→ ASSIGNED TASK: An exact copy of the records below is required, and it must contain no pictures.

───── DATA FOR ANALYSIS ─────

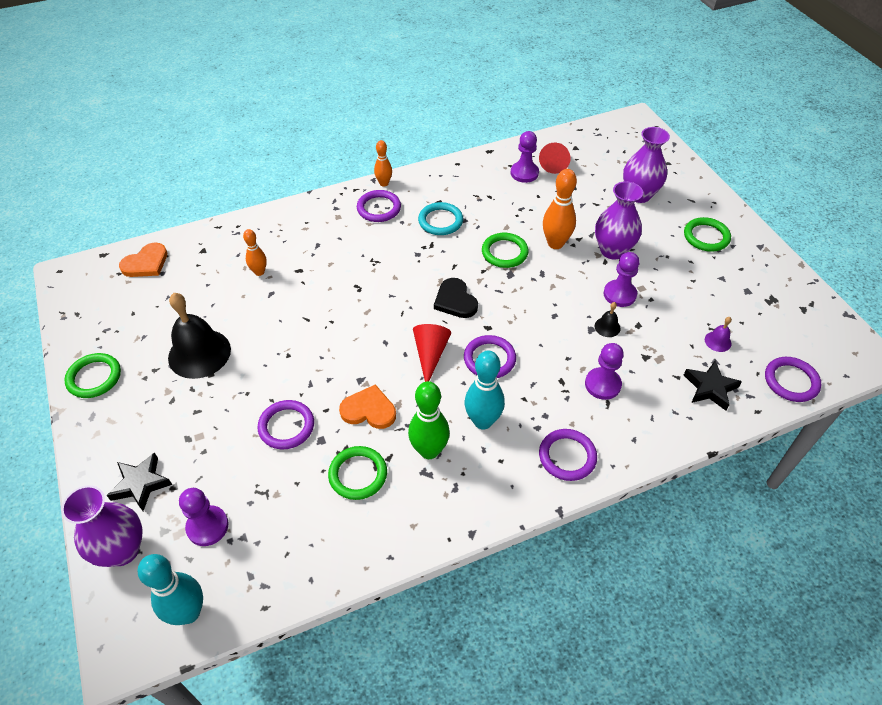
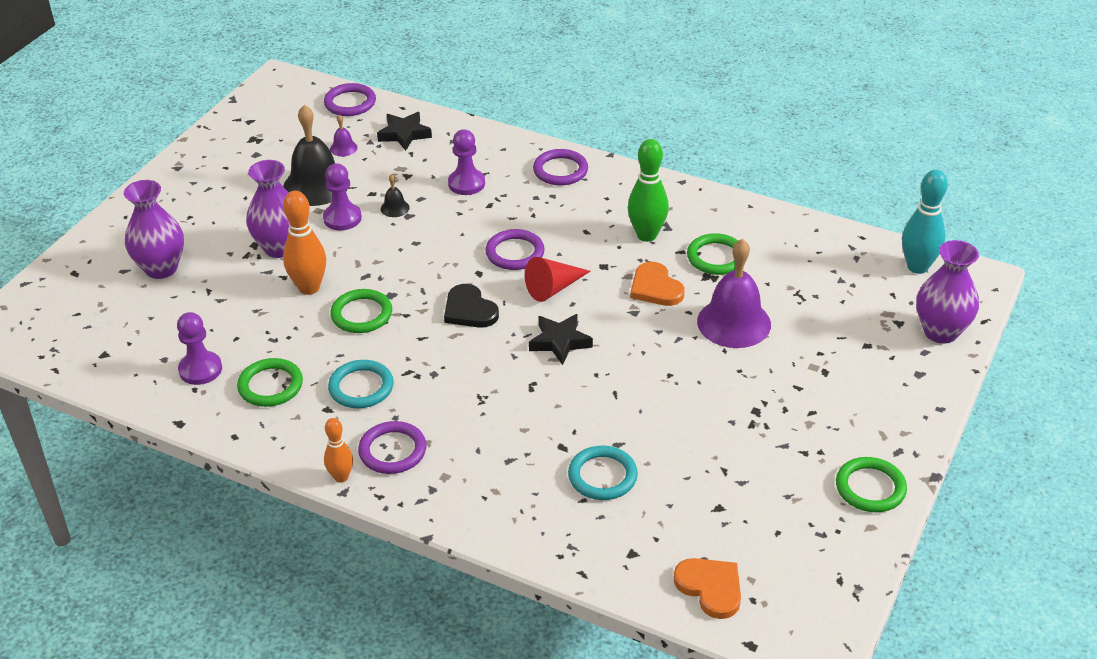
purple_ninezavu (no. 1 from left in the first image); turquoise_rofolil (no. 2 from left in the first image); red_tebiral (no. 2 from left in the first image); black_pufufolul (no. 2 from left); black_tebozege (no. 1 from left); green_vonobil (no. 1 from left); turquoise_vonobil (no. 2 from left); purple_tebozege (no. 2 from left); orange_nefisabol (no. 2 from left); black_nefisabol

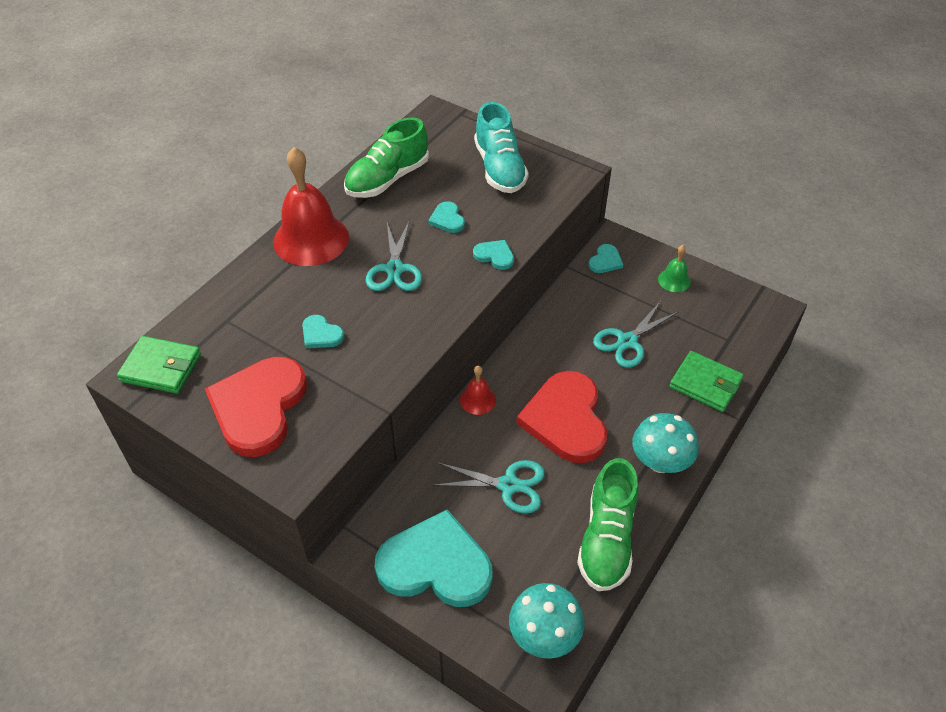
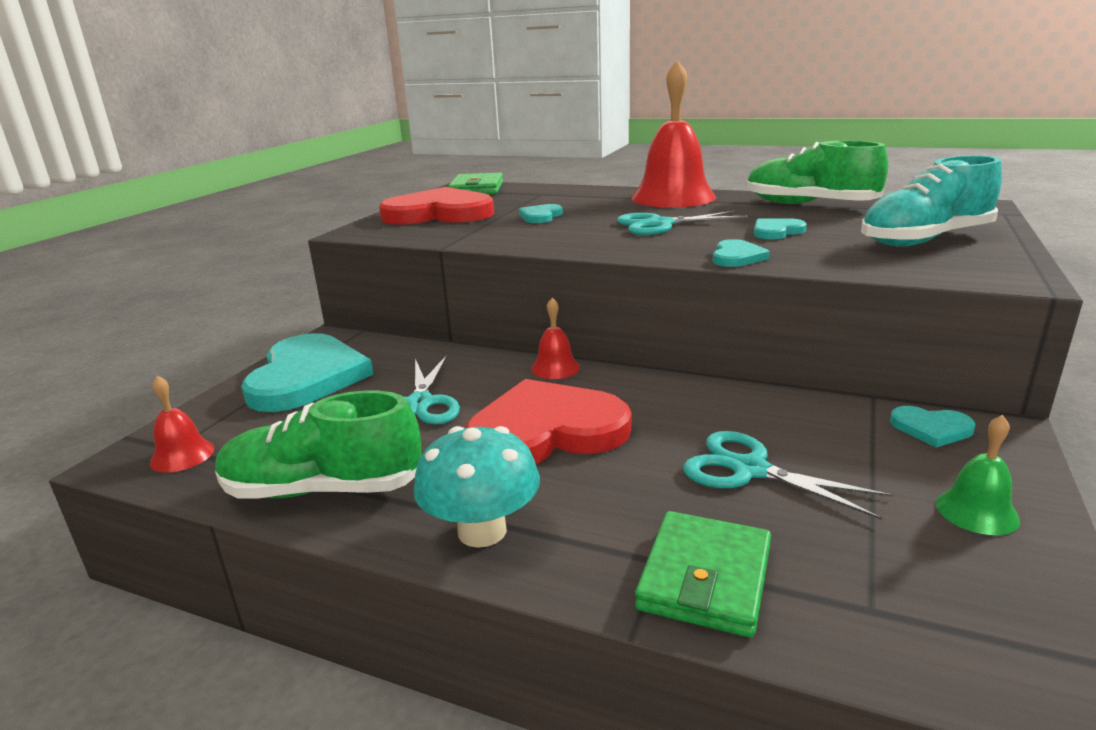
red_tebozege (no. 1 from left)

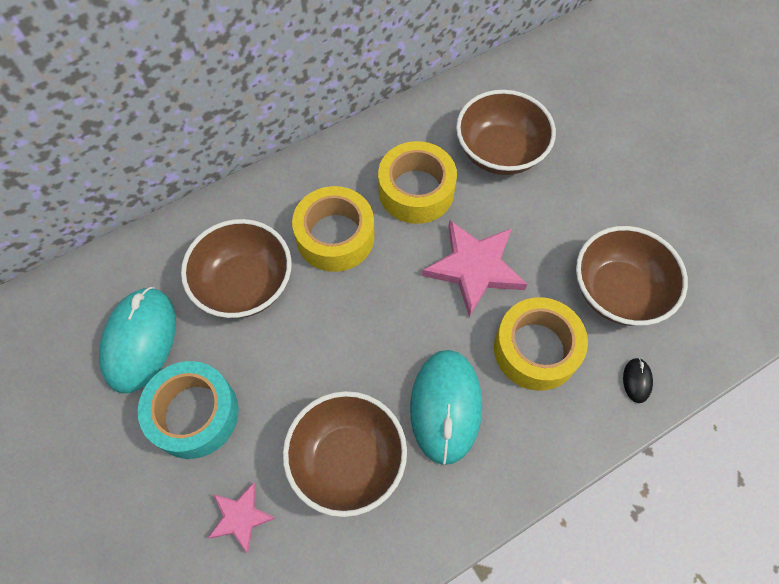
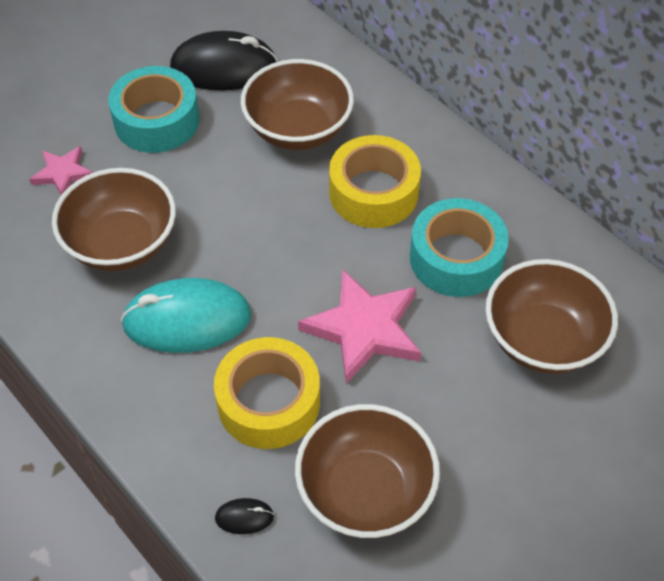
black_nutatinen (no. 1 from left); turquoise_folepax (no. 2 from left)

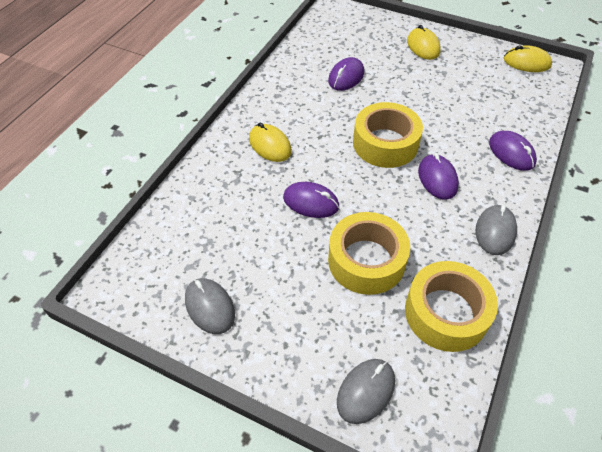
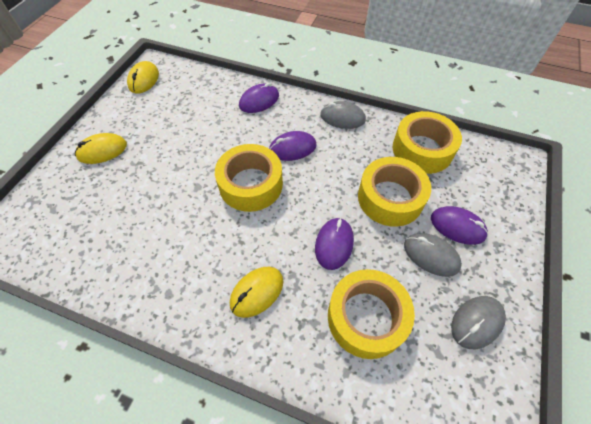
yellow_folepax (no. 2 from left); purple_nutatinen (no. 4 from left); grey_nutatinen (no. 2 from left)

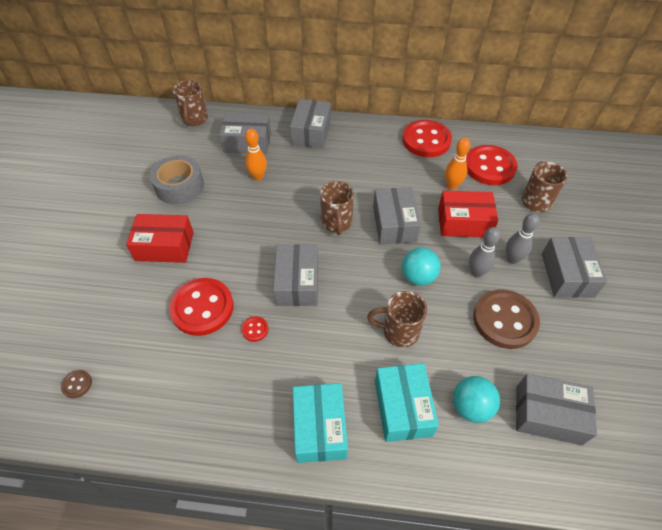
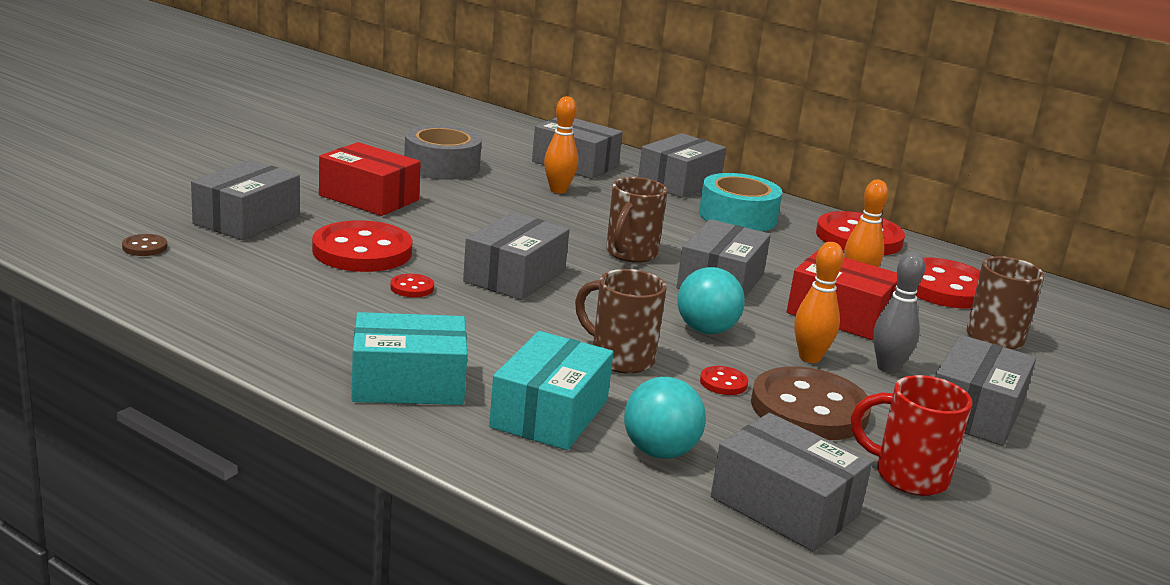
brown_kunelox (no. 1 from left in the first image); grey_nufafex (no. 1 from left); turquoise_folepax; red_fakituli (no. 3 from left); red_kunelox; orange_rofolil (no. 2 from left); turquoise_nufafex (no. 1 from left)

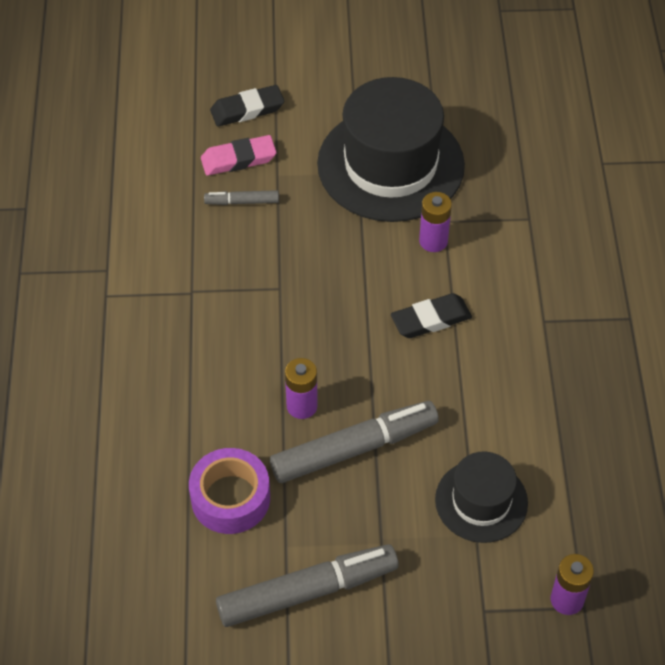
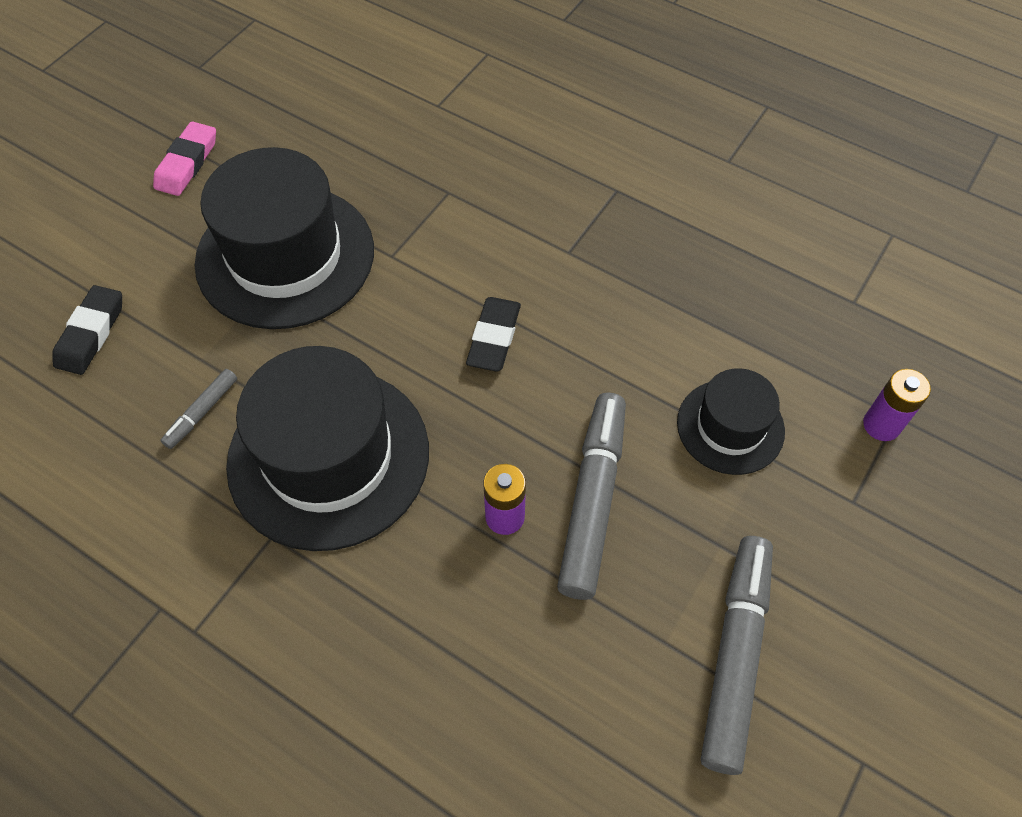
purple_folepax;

─────

→ TASK RESULT:
purple_ninezavu (no. 1 from left in the first image); turquoise_rofolil (no. 2 from left in the first image); red_tebiral (no. 2 from left in the first image); black_pufufolul (no. 2 from left); black_tebozege (no. 1 from left); green_vonobil (no. 1 from left); turquoise_vonobil (no. 2 from left); purple_tebozege (no. 2 from left); orange_nefisabol (no. 2 from left); black_nefisabol

red_tebozege (no. 1 from left)

black_nutatinen (no. 1 from left); turquoise_folepax (no. 2 from left)

yellow_folepax (no. 2 from left); purple_nutatinen (no. 4 from left); grey_nutatinen (no. 2 from left)

brown_kunelox (no. 1 from left in the first image); grey_nufafex (no. 1 from left); turquoise_folepax; red_fakituli (no. 3 from left); red_kunelox; orange_rofolil (no. 2 from left); turquoise_nufafex (no. 1 from left)

purple_folepax;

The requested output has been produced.